(DATA RECORDS):
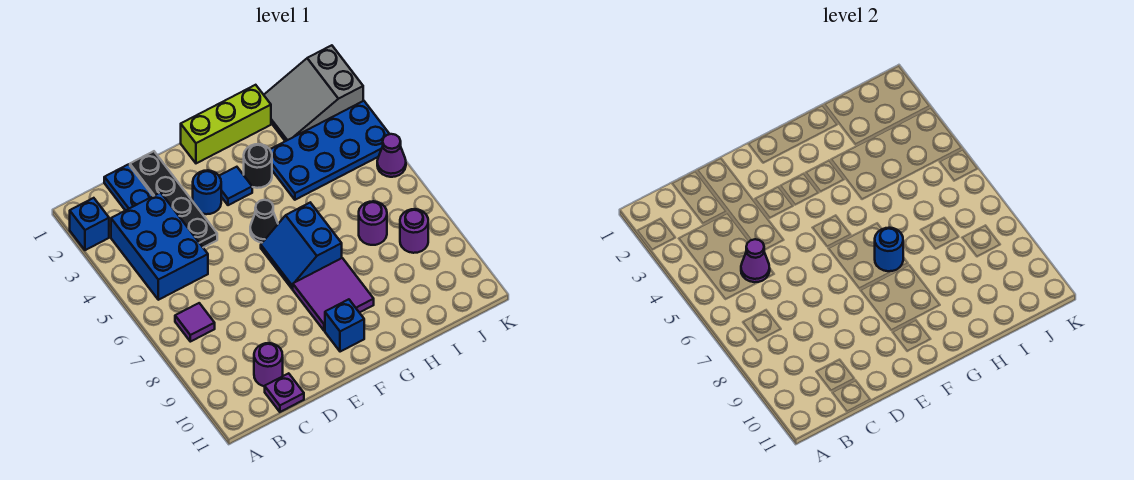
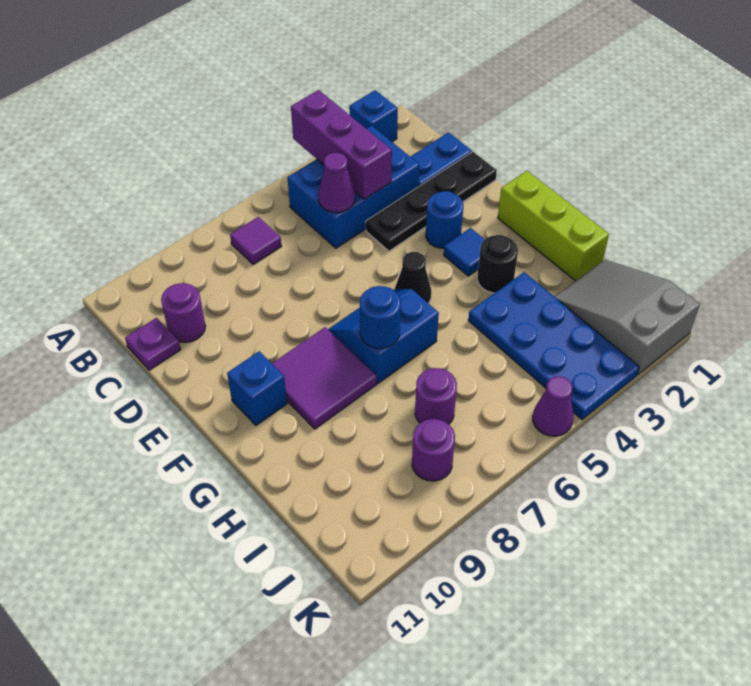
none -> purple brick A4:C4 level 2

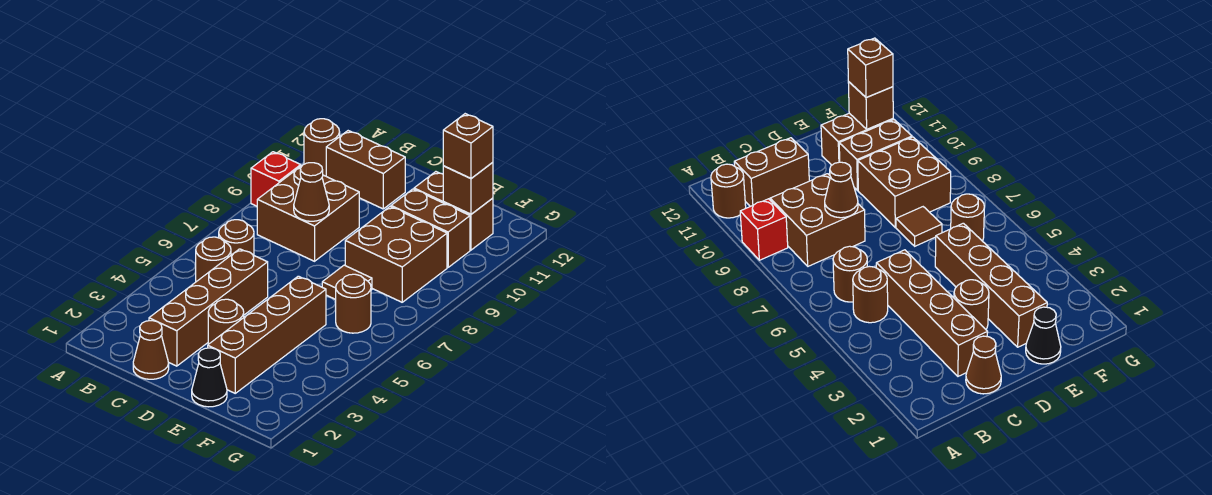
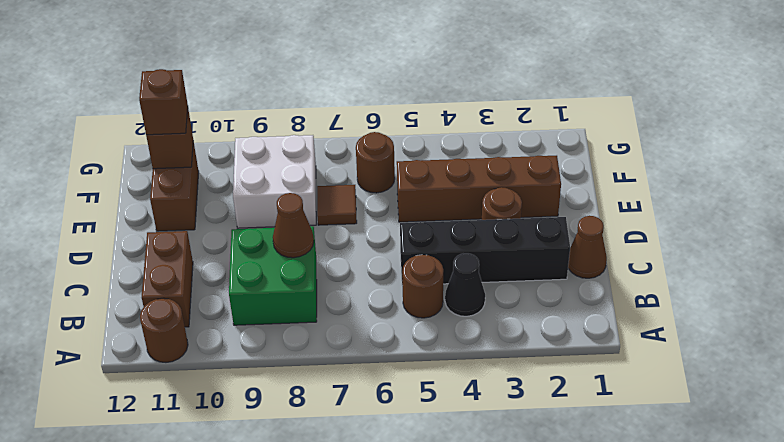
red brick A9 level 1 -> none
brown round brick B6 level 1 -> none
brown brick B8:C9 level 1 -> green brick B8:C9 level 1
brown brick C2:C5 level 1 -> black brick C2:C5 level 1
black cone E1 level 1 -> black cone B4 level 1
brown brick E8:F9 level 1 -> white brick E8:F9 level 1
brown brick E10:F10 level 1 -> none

(WORK ITEM):
Everything in the records above should be retyped exactly except the pictures.

(ANSWER TO THE PROBLEM):
none -> purple brick A4:C4 level 2

red brick A9 level 1 -> none
brown round brick B6 level 1 -> none
brown brick B8:C9 level 1 -> green brick B8:C9 level 1
brown brick C2:C5 level 1 -> black brick C2:C5 level 1
black cone E1 level 1 -> black cone B4 level 1
brown brick E8:F9 level 1 -> white brick E8:F9 level 1
brown brick E10:F10 level 1 -> none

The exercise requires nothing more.